**Job**
Please update the records from the start through the line containing "11: (588, 237)", changing "top-left" to "upper-left" and leaving all else as it is.
[begin Supplied records]
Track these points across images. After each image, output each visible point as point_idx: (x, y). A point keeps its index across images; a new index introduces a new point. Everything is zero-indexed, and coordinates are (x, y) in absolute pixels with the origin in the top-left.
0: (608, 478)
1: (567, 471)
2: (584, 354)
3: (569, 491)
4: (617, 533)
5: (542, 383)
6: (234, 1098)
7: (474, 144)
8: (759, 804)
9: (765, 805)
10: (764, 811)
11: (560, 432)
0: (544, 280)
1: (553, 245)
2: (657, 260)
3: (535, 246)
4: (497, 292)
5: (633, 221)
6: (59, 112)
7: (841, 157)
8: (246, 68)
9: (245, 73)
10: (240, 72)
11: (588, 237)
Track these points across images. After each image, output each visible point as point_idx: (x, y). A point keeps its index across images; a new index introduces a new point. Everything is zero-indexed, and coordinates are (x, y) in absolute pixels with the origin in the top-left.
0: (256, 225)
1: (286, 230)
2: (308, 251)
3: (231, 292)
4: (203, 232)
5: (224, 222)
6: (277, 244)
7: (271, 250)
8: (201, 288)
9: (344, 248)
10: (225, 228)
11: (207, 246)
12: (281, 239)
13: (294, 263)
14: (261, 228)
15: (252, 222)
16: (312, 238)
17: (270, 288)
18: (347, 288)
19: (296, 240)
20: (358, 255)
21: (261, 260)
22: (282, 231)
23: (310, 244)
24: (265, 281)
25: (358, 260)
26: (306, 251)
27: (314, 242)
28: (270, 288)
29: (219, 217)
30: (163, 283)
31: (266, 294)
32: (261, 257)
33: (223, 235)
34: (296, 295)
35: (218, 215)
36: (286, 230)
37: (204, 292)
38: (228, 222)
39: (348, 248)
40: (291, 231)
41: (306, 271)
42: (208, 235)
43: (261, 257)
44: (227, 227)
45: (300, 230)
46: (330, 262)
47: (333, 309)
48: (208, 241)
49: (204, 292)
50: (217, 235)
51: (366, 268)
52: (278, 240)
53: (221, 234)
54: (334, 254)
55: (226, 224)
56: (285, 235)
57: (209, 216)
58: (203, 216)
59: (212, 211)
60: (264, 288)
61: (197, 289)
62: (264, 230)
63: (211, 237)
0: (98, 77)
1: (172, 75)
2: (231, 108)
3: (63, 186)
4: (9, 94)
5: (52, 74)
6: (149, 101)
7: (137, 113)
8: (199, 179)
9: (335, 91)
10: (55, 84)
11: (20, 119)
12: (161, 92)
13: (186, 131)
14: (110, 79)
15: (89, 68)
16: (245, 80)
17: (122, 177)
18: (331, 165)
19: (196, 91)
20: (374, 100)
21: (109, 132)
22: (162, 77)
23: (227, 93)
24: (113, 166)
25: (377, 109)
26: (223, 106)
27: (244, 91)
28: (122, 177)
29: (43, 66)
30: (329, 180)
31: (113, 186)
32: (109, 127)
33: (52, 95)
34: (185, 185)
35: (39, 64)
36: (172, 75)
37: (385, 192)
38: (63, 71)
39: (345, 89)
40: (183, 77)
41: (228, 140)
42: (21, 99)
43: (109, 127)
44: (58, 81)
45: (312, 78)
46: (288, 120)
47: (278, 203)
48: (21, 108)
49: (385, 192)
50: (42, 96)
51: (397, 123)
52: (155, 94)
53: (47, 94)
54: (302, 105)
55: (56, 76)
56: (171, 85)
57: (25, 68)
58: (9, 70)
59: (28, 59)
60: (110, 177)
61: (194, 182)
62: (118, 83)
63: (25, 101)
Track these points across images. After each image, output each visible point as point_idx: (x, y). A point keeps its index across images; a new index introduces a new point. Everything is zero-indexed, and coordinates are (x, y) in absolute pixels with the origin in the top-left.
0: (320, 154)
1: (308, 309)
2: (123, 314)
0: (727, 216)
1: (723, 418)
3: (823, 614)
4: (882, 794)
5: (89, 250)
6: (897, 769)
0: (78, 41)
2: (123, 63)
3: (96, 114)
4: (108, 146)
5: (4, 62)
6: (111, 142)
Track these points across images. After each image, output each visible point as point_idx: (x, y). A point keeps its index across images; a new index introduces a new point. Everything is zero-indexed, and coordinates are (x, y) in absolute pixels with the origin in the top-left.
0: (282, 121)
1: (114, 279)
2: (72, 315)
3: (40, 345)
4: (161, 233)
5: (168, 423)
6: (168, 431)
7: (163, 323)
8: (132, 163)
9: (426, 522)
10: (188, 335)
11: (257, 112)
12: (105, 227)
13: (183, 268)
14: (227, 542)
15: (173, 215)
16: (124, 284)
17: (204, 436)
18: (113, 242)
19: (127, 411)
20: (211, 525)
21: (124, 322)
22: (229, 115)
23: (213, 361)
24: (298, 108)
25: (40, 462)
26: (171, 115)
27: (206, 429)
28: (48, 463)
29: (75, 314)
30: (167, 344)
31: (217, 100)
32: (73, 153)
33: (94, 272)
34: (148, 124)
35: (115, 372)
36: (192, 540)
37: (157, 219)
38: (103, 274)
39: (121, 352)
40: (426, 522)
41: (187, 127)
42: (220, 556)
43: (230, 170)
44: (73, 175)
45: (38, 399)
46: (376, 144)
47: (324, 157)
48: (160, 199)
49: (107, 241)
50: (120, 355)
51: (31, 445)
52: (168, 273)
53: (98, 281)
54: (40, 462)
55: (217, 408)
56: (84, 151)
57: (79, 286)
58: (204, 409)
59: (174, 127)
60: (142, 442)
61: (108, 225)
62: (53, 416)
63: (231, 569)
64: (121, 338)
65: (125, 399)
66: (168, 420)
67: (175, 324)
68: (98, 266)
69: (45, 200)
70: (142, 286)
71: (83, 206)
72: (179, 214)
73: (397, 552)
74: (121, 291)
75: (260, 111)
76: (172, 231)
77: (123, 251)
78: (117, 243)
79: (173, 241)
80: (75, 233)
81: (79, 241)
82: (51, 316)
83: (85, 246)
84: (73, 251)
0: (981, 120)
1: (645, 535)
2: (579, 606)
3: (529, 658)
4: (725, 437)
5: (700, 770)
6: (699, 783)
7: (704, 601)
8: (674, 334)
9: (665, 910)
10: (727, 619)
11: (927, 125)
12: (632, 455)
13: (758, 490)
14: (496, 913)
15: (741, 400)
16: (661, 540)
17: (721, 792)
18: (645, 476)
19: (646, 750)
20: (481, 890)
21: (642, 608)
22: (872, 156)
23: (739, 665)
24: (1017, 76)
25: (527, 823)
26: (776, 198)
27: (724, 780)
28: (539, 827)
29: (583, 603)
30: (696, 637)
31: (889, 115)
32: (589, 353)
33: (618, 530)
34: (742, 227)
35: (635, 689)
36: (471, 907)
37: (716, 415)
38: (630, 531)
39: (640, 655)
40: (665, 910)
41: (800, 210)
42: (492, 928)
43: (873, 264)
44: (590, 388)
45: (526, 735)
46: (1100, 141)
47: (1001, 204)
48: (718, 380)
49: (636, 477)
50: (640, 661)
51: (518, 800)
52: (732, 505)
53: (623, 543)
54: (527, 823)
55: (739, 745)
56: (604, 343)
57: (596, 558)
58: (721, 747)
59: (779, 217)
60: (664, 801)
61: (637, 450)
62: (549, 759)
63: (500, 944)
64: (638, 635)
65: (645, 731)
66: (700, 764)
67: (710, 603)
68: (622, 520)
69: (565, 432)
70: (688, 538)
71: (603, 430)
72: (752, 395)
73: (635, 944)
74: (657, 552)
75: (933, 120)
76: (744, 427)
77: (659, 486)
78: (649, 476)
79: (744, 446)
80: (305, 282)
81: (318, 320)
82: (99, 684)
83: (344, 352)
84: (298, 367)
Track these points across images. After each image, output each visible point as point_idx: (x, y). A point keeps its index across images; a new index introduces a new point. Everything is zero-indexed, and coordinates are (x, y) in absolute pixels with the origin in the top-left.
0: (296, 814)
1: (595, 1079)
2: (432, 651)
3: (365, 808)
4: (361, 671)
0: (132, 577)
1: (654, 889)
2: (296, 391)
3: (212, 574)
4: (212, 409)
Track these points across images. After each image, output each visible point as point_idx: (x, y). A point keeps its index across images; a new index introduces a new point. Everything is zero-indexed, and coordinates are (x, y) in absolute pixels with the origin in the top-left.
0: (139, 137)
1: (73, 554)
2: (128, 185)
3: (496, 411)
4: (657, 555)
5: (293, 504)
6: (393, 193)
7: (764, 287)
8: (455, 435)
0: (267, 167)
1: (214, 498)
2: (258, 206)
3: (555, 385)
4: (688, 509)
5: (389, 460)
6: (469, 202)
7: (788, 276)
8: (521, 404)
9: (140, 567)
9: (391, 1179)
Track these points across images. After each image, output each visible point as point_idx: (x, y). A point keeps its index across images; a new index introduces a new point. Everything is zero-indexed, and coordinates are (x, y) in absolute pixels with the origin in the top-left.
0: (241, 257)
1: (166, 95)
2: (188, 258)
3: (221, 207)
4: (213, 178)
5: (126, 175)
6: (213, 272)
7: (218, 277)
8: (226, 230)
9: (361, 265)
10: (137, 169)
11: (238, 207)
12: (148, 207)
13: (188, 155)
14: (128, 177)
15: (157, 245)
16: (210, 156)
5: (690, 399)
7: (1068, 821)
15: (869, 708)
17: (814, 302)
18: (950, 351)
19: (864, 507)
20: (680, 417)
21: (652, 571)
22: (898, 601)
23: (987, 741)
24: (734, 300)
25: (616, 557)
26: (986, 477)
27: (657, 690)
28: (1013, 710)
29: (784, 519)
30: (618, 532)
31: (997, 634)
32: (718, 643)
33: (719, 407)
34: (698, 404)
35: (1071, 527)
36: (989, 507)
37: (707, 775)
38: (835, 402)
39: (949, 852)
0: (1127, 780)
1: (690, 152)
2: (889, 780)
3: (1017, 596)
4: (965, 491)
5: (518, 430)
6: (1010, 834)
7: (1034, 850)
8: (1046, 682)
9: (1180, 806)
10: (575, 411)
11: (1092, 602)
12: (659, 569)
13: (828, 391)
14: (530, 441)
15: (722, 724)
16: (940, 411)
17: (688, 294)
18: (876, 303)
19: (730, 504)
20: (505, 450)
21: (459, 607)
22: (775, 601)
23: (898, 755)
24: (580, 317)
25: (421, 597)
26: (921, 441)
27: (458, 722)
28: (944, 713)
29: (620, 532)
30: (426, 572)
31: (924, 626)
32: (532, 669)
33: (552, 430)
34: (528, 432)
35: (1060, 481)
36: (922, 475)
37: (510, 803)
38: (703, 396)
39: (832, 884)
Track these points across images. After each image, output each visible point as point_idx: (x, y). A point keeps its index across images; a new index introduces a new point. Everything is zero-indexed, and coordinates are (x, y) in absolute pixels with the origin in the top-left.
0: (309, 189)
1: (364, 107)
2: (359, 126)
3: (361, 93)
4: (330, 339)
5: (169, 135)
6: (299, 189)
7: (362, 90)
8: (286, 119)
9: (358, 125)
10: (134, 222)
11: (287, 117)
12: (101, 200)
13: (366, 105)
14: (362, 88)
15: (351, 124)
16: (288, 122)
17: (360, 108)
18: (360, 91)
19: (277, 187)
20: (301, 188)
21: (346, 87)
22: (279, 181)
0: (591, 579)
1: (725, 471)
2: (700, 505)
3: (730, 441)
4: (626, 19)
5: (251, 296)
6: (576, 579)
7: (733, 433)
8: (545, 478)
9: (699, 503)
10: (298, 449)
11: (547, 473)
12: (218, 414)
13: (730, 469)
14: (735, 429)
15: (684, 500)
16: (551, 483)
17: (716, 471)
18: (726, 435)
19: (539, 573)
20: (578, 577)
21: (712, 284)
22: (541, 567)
[end Supplied records]
**Reply**
Track these points across images. After each image, output each visible point as point_idx: (x, y). A point keeps its index across images; a new index introduces a new point. Everything is zero-indexed, and coordinates are (x, y) in absolute pixels with the origin in the upper-left.
0: (608, 478)
1: (567, 471)
2: (584, 354)
3: (569, 491)
4: (617, 533)
5: (542, 383)
6: (234, 1098)
7: (474, 144)
8: (759, 804)
9: (765, 805)
10: (764, 811)
11: (560, 432)
0: (544, 280)
1: (553, 245)
2: (657, 260)
3: (535, 246)
4: (497, 292)
5: (633, 221)
6: (59, 112)
7: (841, 157)
8: (246, 68)
9: (245, 73)
10: (240, 72)
11: (588, 237)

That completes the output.